═══ DATA EXCERPTS ═══

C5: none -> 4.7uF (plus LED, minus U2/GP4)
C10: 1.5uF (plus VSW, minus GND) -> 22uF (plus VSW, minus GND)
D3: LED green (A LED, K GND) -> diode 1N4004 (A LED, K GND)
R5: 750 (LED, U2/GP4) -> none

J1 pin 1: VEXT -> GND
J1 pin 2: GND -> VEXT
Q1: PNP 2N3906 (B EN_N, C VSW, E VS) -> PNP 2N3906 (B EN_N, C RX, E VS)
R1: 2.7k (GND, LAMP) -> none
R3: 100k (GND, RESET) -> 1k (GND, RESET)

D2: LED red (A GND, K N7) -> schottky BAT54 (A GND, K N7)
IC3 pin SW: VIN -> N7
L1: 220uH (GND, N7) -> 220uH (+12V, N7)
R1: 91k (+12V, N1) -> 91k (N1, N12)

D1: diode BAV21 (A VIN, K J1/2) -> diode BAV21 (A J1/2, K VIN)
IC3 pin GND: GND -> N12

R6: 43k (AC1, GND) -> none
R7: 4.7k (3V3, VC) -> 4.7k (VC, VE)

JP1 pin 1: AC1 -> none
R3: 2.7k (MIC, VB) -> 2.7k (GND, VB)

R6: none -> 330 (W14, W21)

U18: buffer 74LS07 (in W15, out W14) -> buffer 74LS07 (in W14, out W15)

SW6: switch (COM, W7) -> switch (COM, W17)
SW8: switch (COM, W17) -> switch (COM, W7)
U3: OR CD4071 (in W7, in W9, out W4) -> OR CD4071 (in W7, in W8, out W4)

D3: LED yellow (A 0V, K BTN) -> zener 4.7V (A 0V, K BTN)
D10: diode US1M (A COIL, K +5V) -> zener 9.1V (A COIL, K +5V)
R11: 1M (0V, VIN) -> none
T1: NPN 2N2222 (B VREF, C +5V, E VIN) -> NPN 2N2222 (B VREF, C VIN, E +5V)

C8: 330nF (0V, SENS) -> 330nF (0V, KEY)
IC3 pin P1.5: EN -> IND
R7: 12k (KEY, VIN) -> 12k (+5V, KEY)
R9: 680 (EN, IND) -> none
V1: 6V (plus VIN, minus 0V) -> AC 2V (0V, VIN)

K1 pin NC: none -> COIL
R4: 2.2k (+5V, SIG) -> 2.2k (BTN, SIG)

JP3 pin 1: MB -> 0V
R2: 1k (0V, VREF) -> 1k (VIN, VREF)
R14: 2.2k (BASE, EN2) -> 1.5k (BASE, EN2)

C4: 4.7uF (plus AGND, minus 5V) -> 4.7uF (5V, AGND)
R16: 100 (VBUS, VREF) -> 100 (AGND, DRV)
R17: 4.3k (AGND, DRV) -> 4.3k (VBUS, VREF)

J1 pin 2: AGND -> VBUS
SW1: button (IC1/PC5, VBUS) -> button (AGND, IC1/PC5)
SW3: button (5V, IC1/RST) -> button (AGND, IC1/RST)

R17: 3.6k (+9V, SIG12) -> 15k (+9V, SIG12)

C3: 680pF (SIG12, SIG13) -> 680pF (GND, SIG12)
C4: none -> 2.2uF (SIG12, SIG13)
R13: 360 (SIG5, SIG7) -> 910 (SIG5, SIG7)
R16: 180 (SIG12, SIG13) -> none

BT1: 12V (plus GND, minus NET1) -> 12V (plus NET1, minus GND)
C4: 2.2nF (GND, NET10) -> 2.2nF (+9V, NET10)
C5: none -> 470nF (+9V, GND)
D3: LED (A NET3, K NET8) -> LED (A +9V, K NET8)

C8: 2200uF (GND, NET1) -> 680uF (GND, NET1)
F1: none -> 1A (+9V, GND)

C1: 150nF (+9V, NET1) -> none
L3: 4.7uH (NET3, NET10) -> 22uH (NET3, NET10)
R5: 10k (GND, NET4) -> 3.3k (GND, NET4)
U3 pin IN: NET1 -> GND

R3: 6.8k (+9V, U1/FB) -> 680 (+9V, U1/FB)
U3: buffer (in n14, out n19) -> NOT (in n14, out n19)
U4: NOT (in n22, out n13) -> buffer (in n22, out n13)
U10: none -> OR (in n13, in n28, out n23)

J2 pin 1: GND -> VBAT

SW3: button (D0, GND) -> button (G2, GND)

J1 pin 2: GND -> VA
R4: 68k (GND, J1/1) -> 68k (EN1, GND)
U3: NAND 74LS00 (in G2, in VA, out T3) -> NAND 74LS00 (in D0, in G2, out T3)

═══

* **YOUR GOAL**:
Retype only the lines running from the top of the listing to the line that holds "SW1: button (IC1/PC5, VBUS)", both ends included.

* **OUTPUT FOR THIS TASK**:
C5: none -> 4.7uF (plus LED, minus U2/GP4)
C10: 1.5uF (plus VSW, minus GND) -> 22uF (plus VSW, minus GND)
D3: LED green (A LED, K GND) -> diode 1N4004 (A LED, K GND)
R5: 750 (LED, U2/GP4) -> none

J1 pin 1: VEXT -> GND
J1 pin 2: GND -> VEXT
Q1: PNP 2N3906 (B EN_N, C VSW, E VS) -> PNP 2N3906 (B EN_N, C RX, E VS)
R1: 2.7k (GND, LAMP) -> none
R3: 100k (GND, RESET) -> 1k (GND, RESET)

D2: LED red (A GND, K N7) -> schottky BAT54 (A GND, K N7)
IC3 pin SW: VIN -> N7
L1: 220uH (GND, N7) -> 220uH (+12V, N7)
R1: 91k (+12V, N1) -> 91k (N1, N12)

D1: diode BAV21 (A VIN, K J1/2) -> diode BAV21 (A J1/2, K VIN)
IC3 pin GND: GND -> N12

R6: 43k (AC1, GND) -> none
R7: 4.7k (3V3, VC) -> 4.7k (VC, VE)

JP1 pin 1: AC1 -> none
R3: 2.7k (MIC, VB) -> 2.7k (GND, VB)

R6: none -> 330 (W14, W21)

U18: buffer 74LS07 (in W15, out W14) -> buffer 74LS07 (in W14, out W15)

SW6: switch (COM, W7) -> switch (COM, W17)
SW8: switch (COM, W17) -> switch (COM, W7)
U3: OR CD4071 (in W7, in W9, out W4) -> OR CD4071 (in W7, in W8, out W4)

D3: LED yellow (A 0V, K BTN) -> zener 4.7V (A 0V, K BTN)
D10: diode US1M (A COIL, K +5V) -> zener 9.1V (A COIL, K +5V)
R11: 1M (0V, VIN) -> none
T1: NPN 2N2222 (B VREF, C +5V, E VIN) -> NPN 2N2222 (B VREF, C VIN, E +5V)

C8: 330nF (0V, SENS) -> 330nF (0V, KEY)
IC3 pin P1.5: EN -> IND
R7: 12k (KEY, VIN) -> 12k (+5V, KEY)
R9: 680 (EN, IND) -> none
V1: 6V (plus VIN, minus 0V) -> AC 2V (0V, VIN)

K1 pin NC: none -> COIL
R4: 2.2k (+5V, SIG) -> 2.2k (BTN, SIG)

JP3 pin 1: MB -> 0V
R2: 1k (0V, VREF) -> 1k (VIN, VREF)
R14: 2.2k (BASE, EN2) -> 1.5k (BASE, EN2)

C4: 4.7uF (plus AGND, minus 5V) -> 4.7uF (5V, AGND)
R16: 100 (VBUS, VREF) -> 100 (AGND, DRV)
R17: 4.3k (AGND, DRV) -> 4.3k (VBUS, VREF)

J1 pin 2: AGND -> VBUS
SW1: button (IC1/PC5, VBUS) -> button (AGND, IC1/PC5)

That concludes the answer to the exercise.